Activity:
Your answer should be the lines of the data below that contain "none".

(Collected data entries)
========
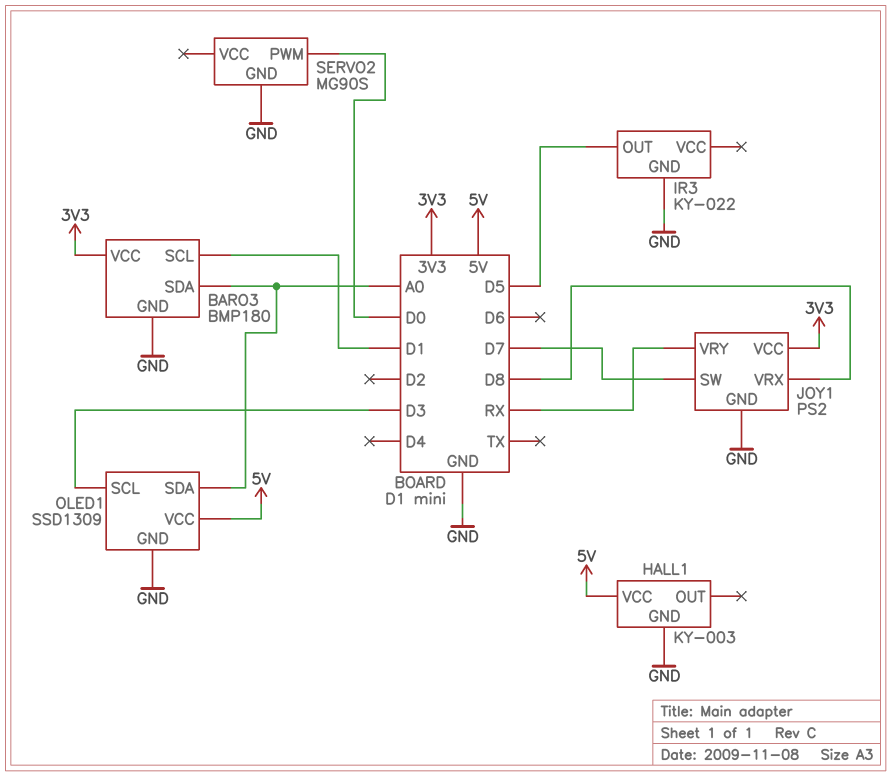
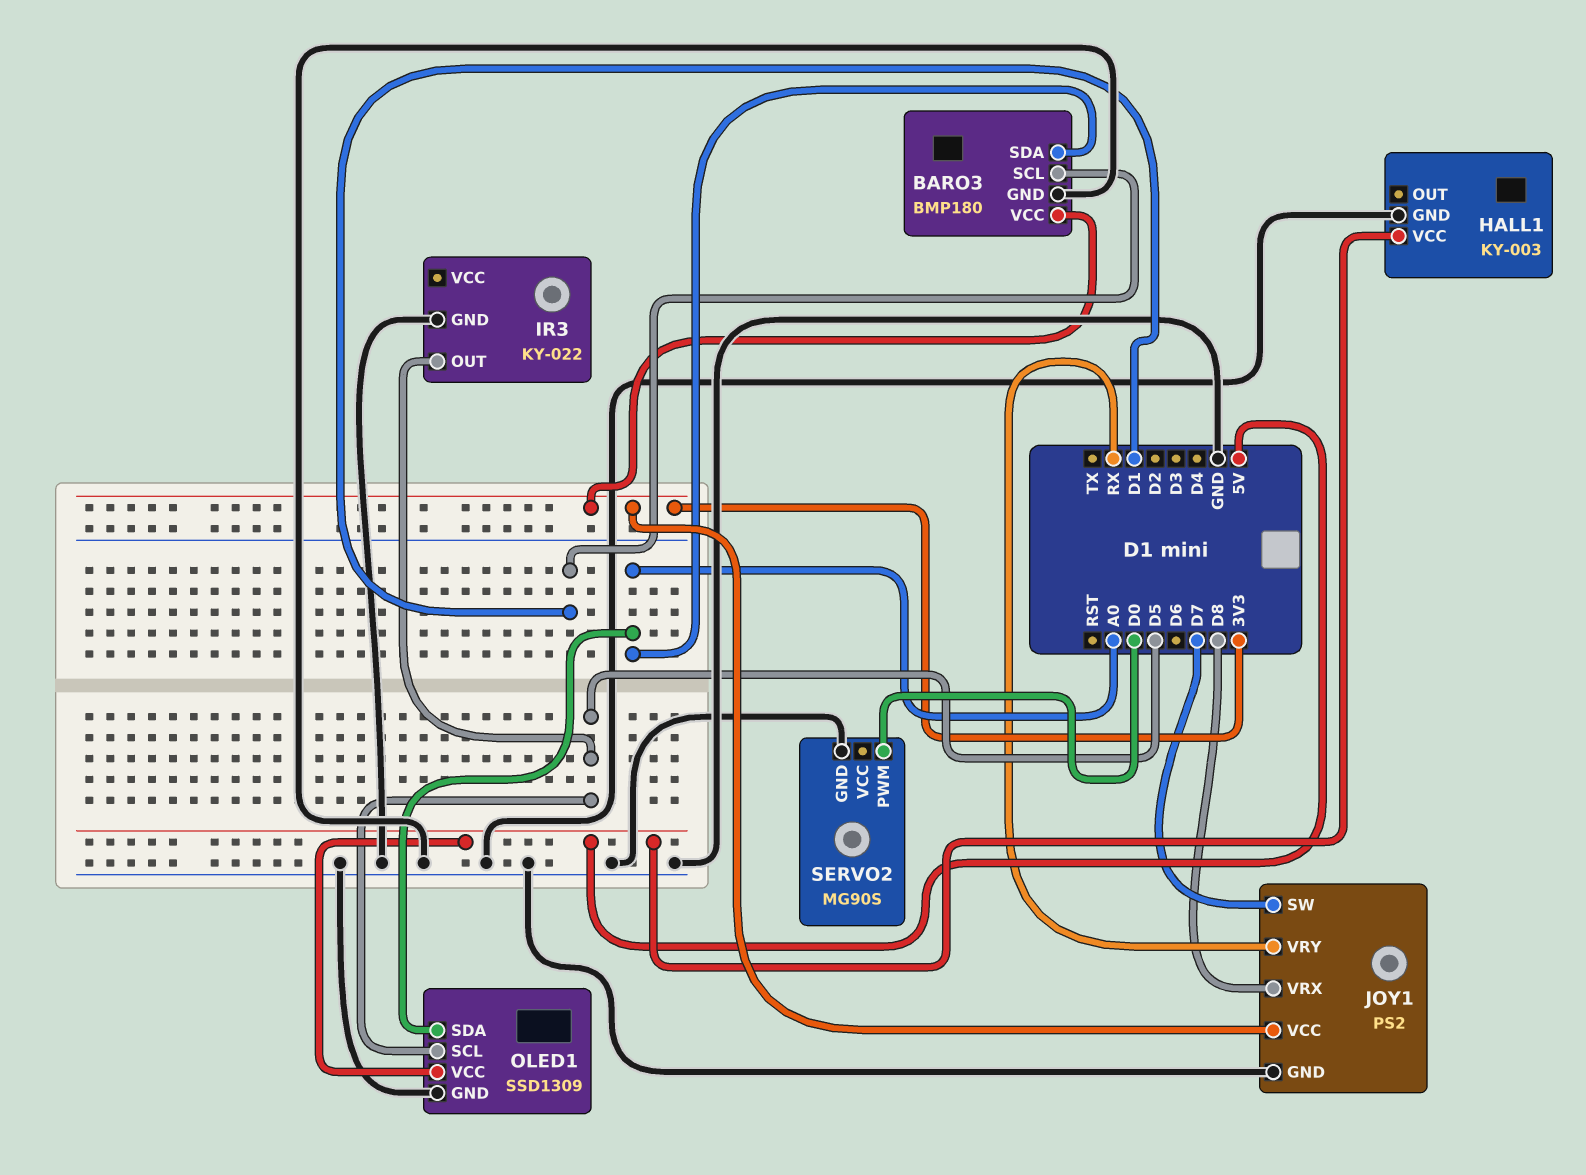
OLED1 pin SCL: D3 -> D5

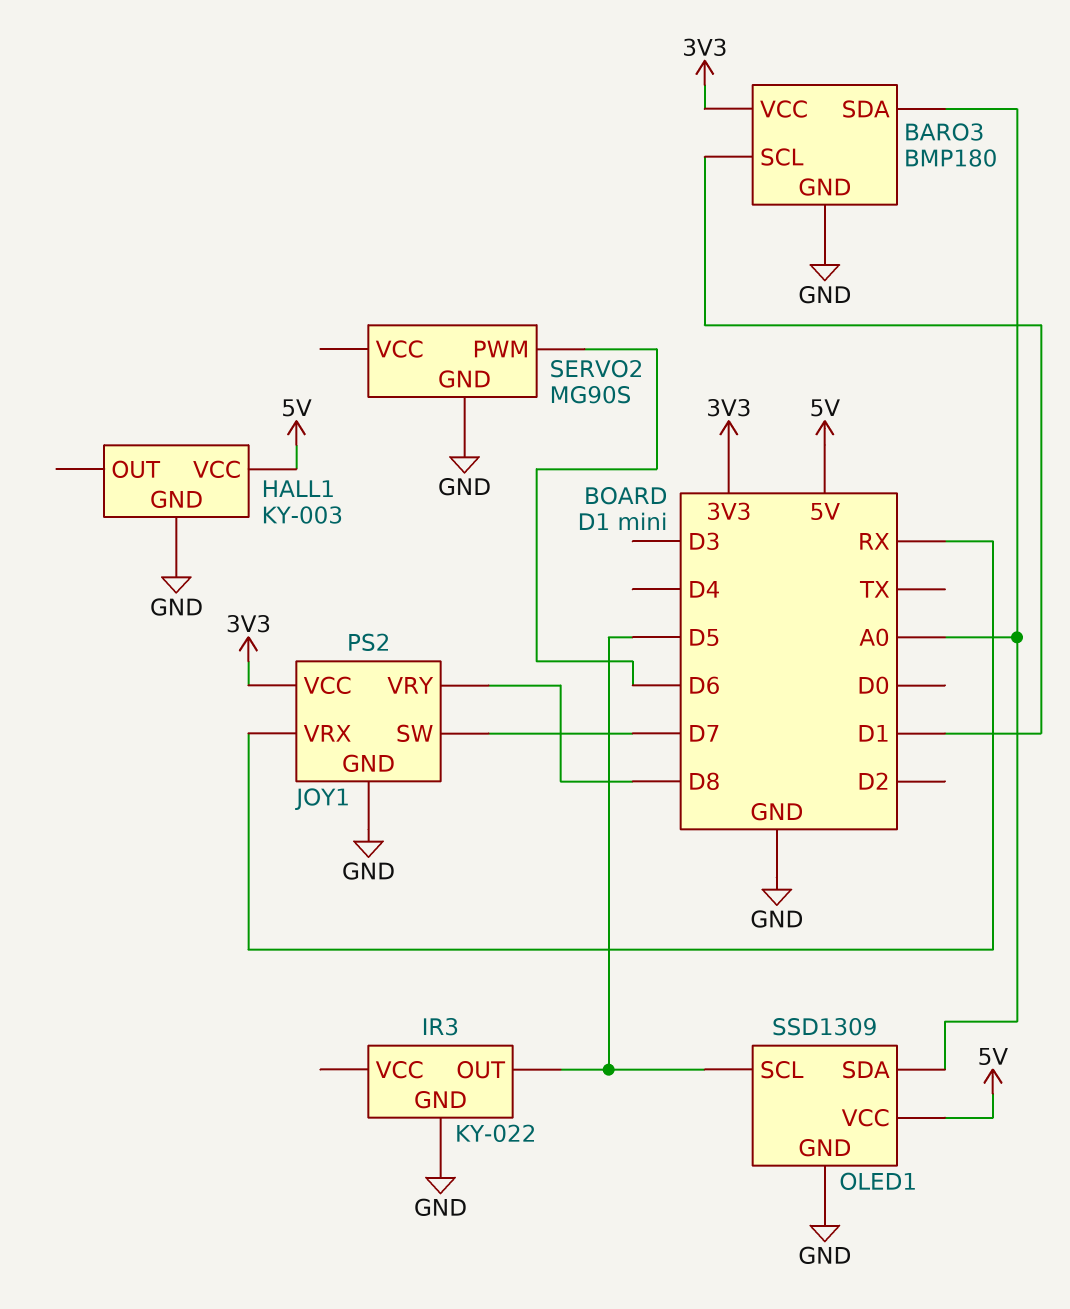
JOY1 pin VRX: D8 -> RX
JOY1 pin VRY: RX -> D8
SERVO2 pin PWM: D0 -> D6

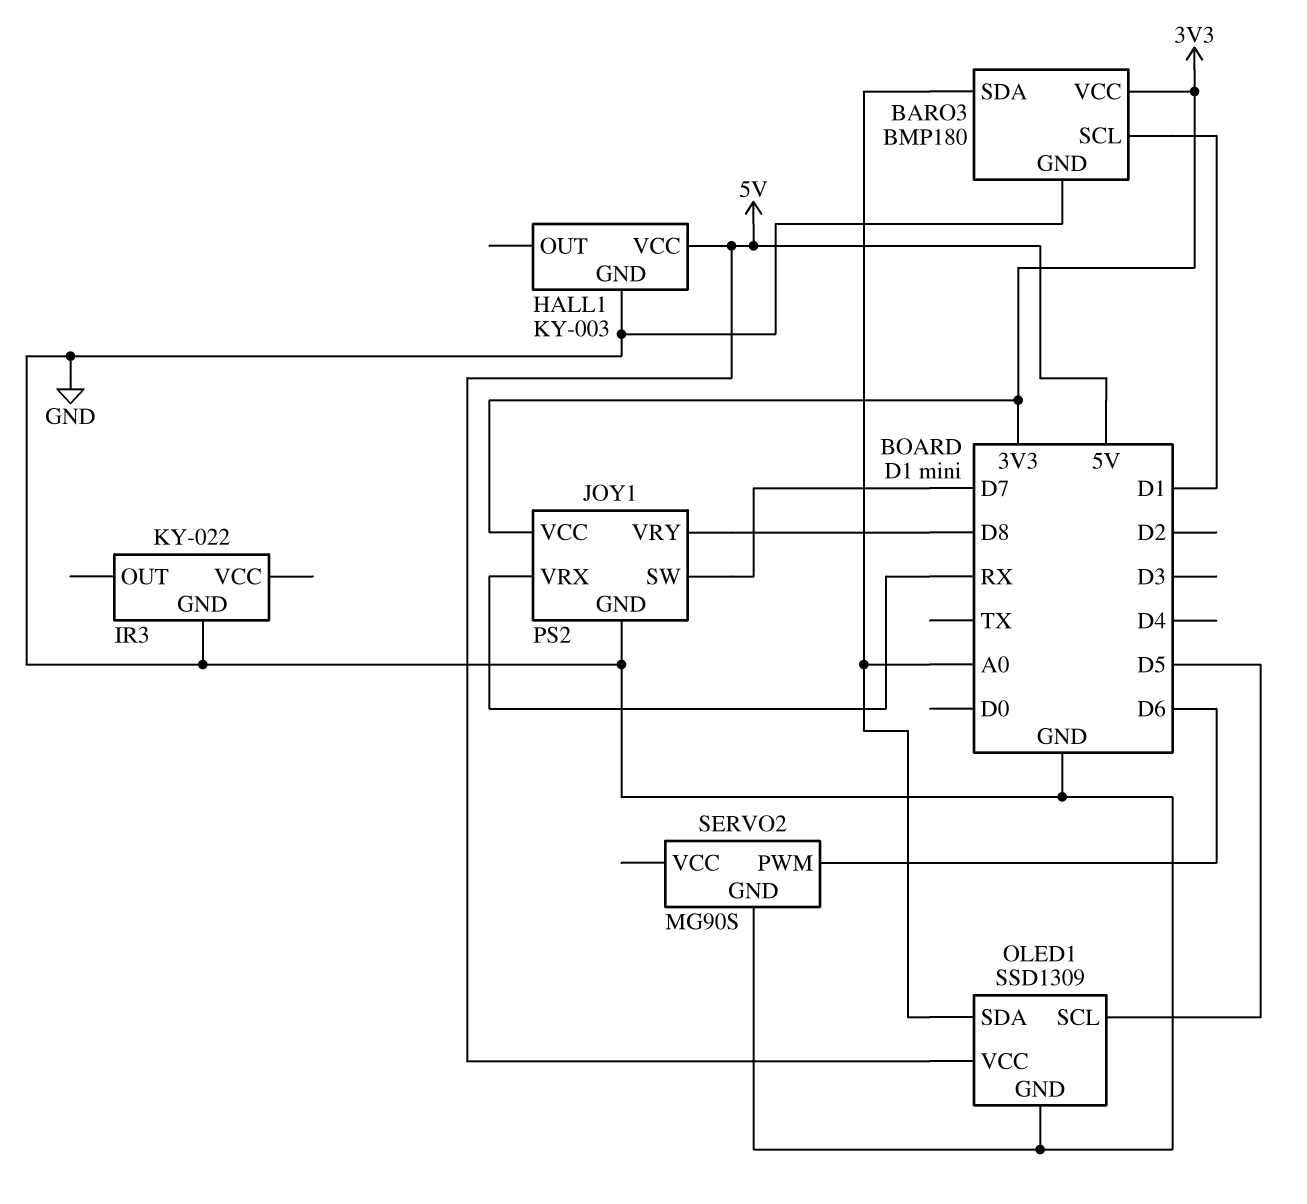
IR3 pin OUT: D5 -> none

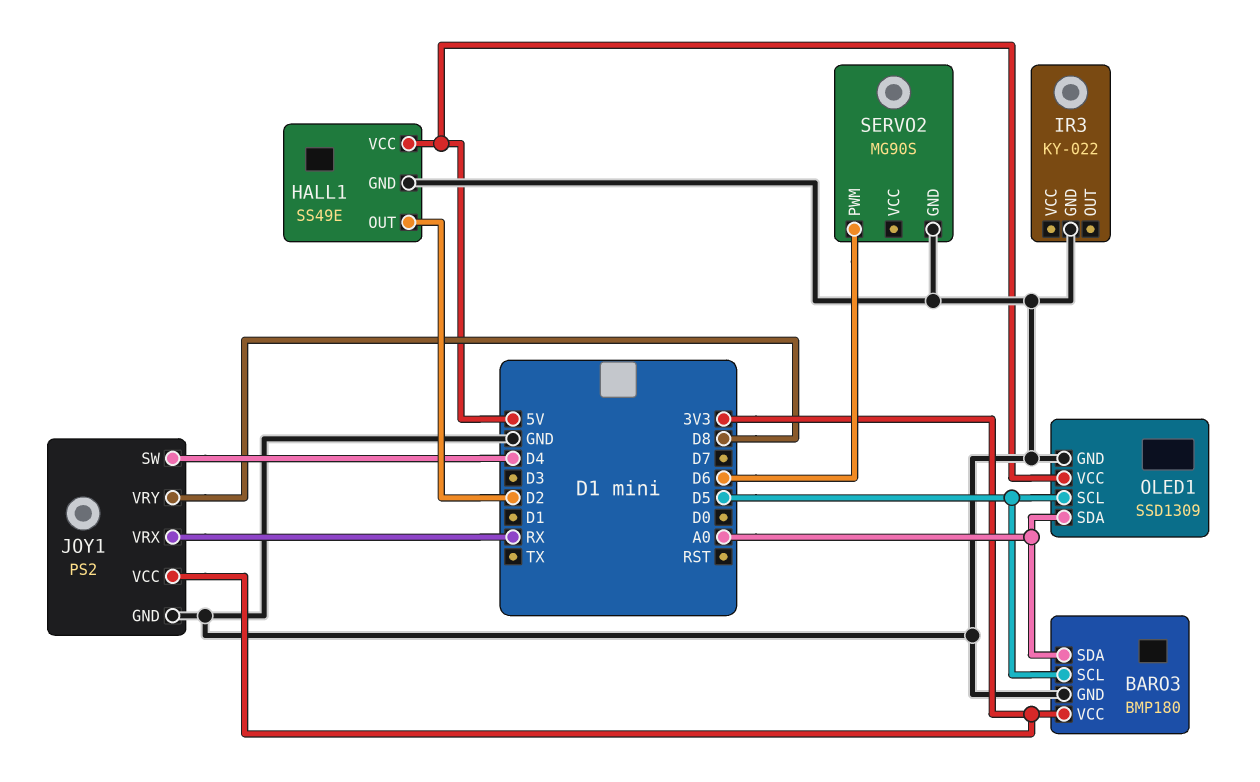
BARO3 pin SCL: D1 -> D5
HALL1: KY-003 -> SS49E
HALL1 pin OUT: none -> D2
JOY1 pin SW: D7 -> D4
========
Answer below:
IR3 pin OUT: D5 -> none
HALL1 pin OUT: none -> D2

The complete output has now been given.